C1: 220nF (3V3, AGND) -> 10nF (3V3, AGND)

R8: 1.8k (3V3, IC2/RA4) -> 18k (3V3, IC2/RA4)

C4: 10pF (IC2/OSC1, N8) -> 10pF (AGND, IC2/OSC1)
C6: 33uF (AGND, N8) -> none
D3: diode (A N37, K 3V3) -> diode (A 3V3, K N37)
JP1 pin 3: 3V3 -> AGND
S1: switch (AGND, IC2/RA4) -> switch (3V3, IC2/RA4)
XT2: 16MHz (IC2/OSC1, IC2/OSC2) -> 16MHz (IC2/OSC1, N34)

--

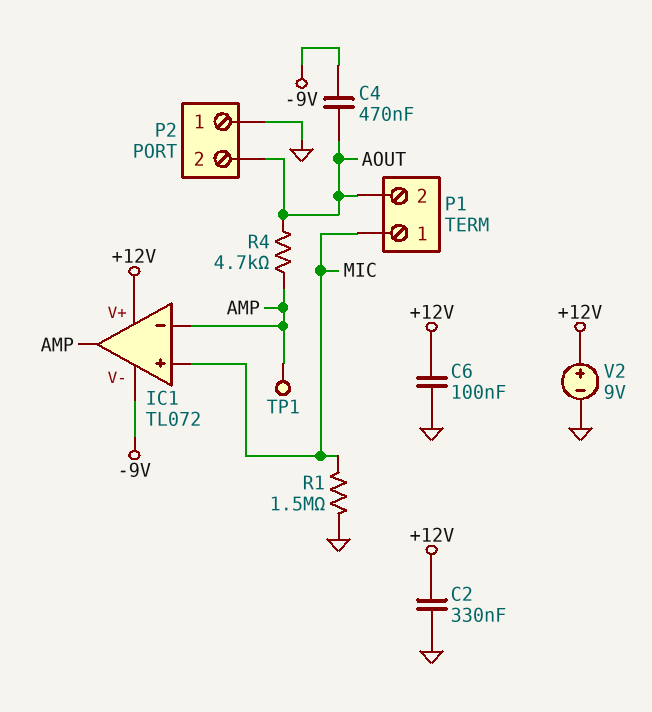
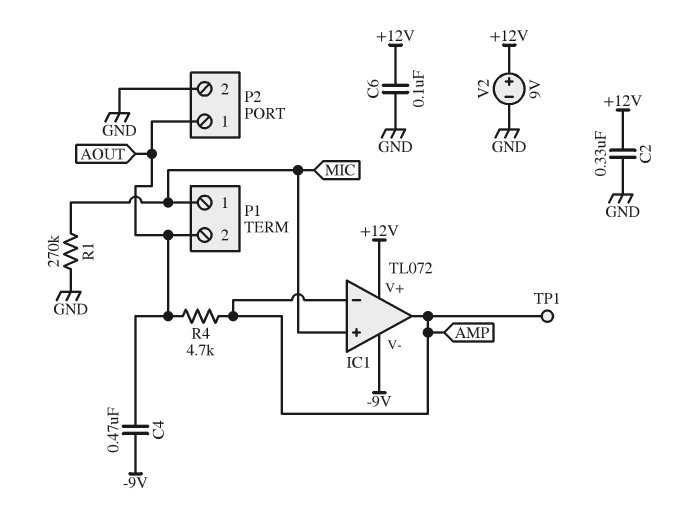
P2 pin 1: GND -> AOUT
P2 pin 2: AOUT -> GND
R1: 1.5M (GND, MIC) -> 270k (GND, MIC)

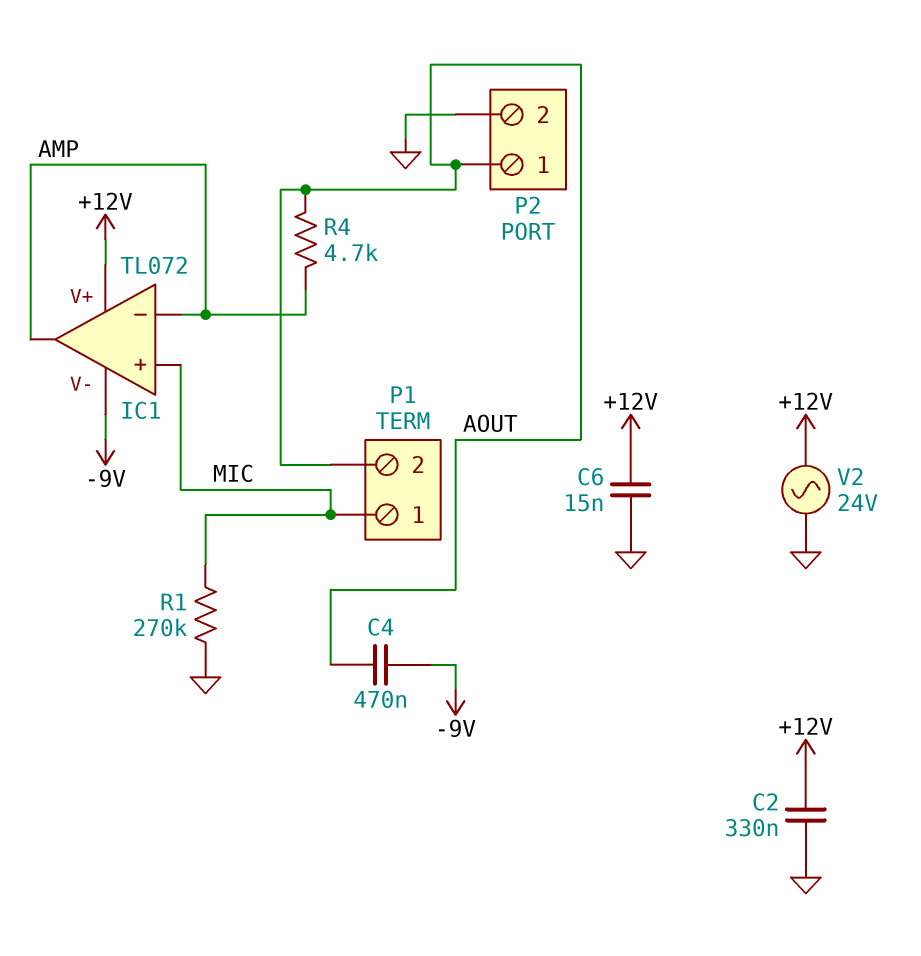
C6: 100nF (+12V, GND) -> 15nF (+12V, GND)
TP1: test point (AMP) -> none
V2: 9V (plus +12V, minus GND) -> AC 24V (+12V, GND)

...

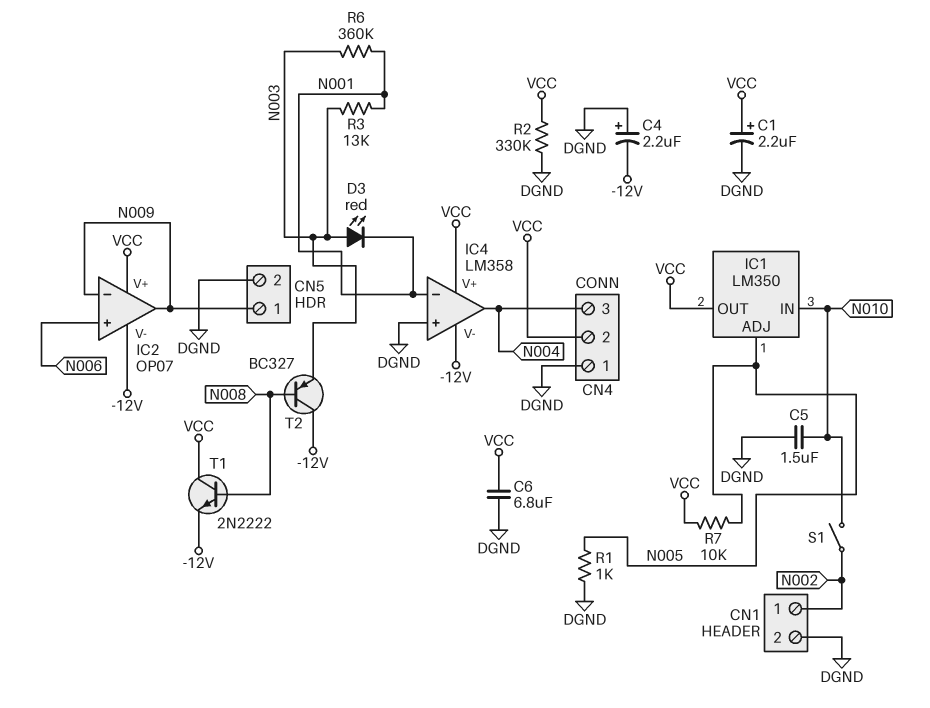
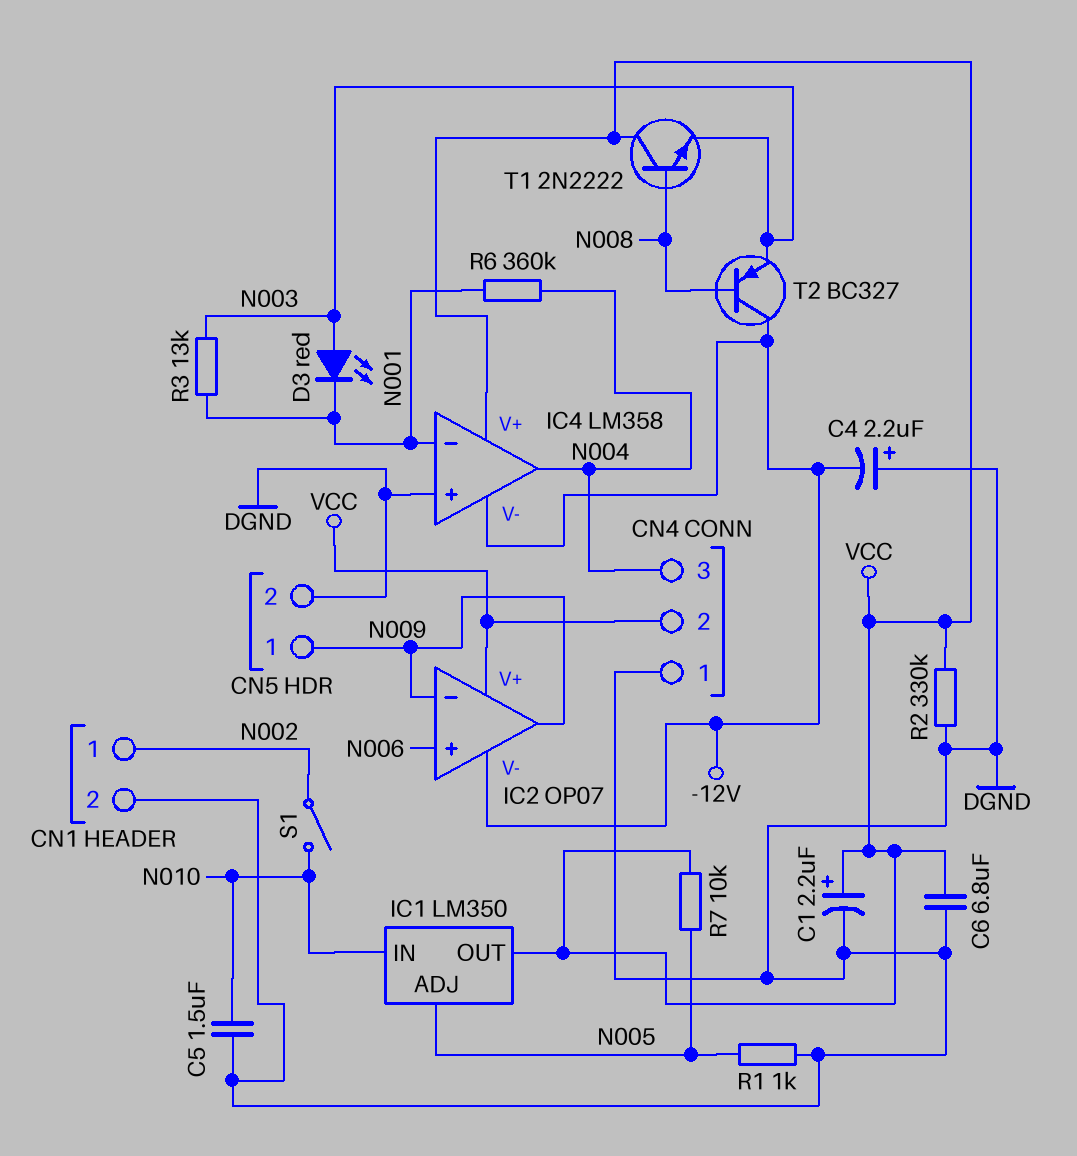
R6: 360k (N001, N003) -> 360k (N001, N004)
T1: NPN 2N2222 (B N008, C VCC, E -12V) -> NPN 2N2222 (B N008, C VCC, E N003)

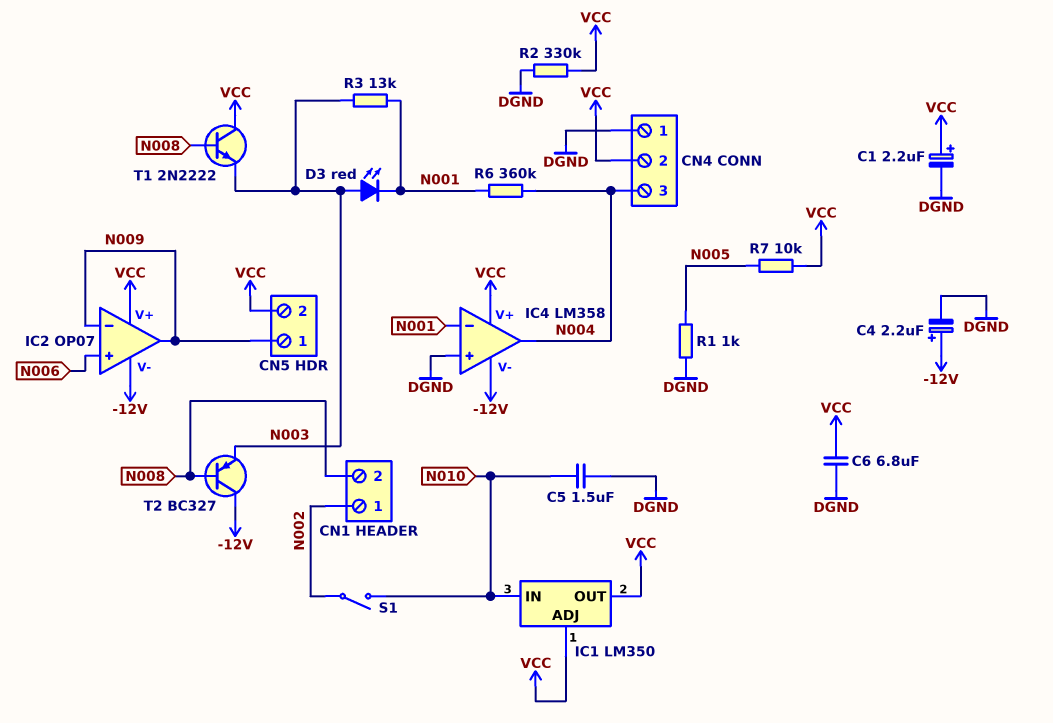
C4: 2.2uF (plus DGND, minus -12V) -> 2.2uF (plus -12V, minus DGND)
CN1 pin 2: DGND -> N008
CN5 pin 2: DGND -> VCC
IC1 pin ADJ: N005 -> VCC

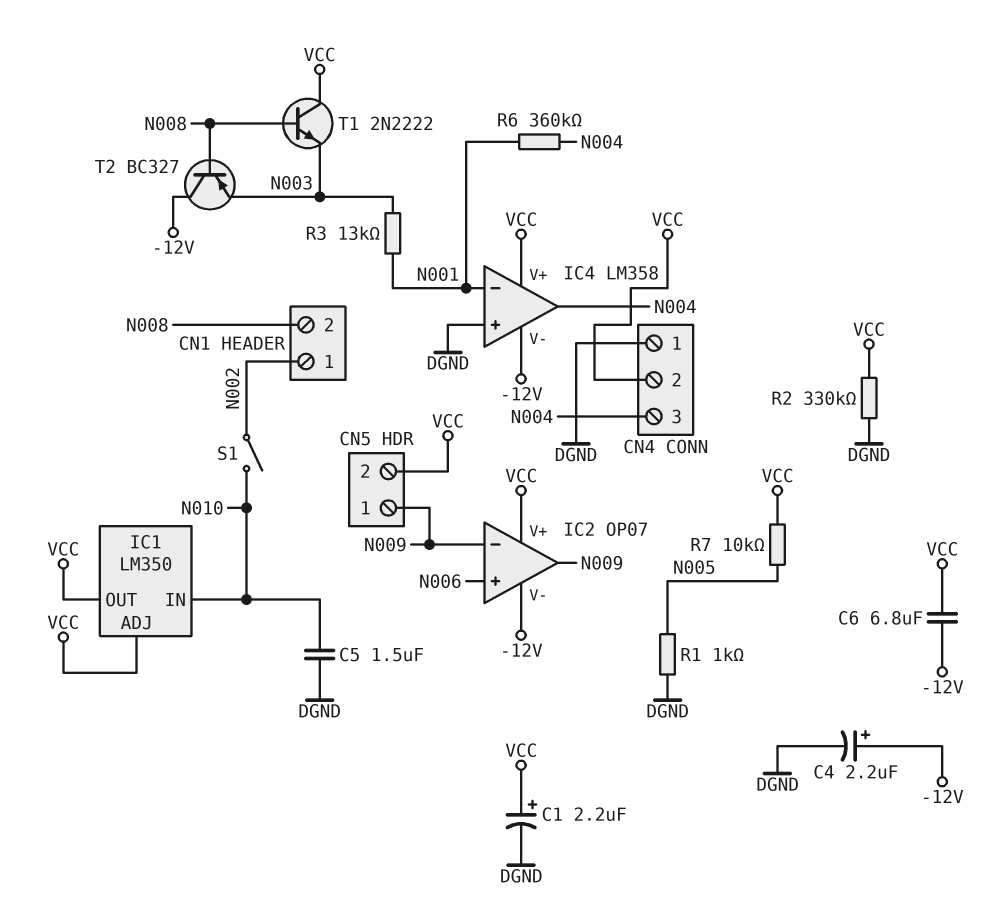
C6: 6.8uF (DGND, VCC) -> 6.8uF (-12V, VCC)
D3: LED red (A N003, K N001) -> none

- What to produce: Could you write out, exactly as they stand, only the lines above that begin at the line with "C6: 33uF (AGND, N8) -> none" and stop after the line with "XT2: 16MHz (IC2/OSC1, IC2/OSC2)"?

- Output for this exercise:
C6: 33uF (AGND, N8) -> none
D3: diode (A N37, K 3V3) -> diode (A 3V3, K N37)
JP1 pin 3: 3V3 -> AGND
S1: switch (AGND, IC2/RA4) -> switch (3V3, IC2/RA4)
XT2: 16MHz (IC2/OSC1, IC2/OSC2) -> 16MHz (IC2/OSC1, N34)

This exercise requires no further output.